- _Records from a collection_
══════

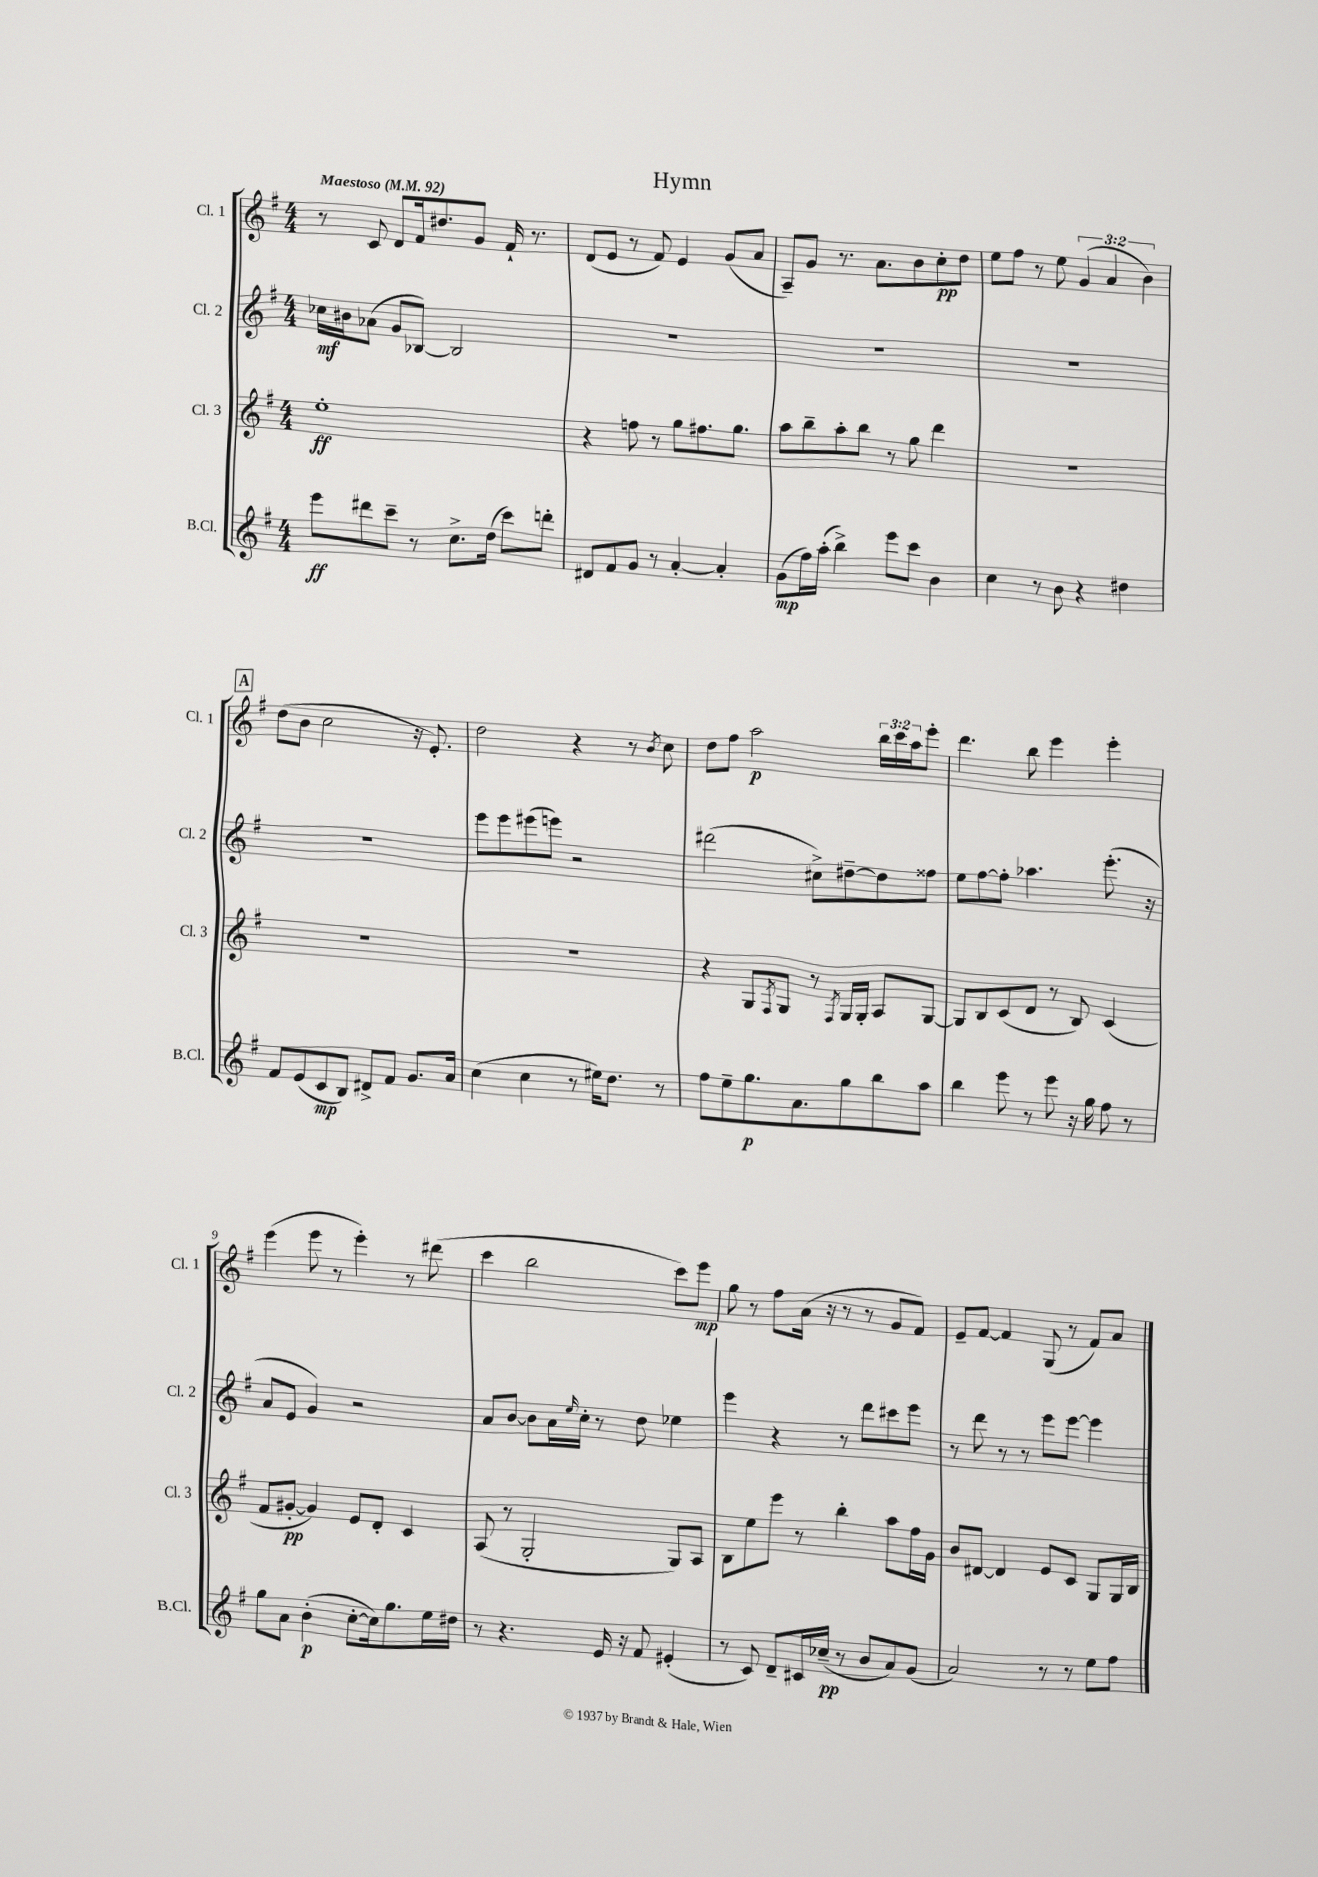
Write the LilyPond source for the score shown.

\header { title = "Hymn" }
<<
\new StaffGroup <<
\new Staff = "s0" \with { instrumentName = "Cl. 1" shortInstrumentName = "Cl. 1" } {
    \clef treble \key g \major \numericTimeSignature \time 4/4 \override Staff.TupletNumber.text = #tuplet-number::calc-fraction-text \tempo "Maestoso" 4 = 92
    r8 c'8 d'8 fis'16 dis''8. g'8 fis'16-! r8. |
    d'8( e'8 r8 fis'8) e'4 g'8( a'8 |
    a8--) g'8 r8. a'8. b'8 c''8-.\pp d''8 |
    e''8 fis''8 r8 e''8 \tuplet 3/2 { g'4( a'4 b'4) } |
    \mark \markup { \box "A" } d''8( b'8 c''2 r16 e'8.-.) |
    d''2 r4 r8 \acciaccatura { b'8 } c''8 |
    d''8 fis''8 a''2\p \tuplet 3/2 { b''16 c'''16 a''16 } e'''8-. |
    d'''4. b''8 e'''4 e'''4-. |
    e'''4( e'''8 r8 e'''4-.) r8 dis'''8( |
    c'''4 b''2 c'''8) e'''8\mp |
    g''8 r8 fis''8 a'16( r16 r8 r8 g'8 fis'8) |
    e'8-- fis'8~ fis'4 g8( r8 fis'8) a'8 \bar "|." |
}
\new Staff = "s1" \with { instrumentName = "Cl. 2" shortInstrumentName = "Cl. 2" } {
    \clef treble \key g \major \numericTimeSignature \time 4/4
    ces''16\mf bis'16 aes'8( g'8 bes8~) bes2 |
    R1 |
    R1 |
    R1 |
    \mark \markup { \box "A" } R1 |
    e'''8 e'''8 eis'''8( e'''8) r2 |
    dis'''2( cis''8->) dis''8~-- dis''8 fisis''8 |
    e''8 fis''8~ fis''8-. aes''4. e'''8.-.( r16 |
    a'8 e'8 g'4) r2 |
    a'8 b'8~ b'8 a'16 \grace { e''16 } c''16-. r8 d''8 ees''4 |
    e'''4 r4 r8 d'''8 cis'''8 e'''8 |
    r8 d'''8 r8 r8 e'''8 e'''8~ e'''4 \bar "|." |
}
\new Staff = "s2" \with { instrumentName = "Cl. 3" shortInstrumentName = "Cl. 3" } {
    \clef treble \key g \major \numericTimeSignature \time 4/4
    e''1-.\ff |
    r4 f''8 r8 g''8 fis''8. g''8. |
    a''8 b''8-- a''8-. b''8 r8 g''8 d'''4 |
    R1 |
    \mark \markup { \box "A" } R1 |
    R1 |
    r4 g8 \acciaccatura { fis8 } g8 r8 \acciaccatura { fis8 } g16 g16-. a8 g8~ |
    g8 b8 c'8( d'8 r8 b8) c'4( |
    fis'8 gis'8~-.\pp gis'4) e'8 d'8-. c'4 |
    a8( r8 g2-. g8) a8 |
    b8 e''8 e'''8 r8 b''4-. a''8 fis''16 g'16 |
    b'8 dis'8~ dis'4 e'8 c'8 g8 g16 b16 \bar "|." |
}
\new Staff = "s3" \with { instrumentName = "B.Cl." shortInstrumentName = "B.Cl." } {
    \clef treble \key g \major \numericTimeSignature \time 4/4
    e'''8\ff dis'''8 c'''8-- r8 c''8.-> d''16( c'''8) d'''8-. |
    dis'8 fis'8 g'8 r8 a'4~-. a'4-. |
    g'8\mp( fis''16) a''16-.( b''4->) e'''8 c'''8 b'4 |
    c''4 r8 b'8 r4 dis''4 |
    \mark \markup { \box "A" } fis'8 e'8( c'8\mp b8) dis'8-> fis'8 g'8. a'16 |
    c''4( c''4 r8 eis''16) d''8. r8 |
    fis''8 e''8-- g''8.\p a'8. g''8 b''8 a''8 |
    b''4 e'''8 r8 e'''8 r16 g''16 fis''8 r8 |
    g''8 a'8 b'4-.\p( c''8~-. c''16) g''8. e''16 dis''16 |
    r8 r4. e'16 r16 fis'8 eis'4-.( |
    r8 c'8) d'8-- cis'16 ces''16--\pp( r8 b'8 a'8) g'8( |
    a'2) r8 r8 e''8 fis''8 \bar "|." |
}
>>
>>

══════

Report how many lines of the entries contain the string "tuplet", matching case exactly. Give only the number.

3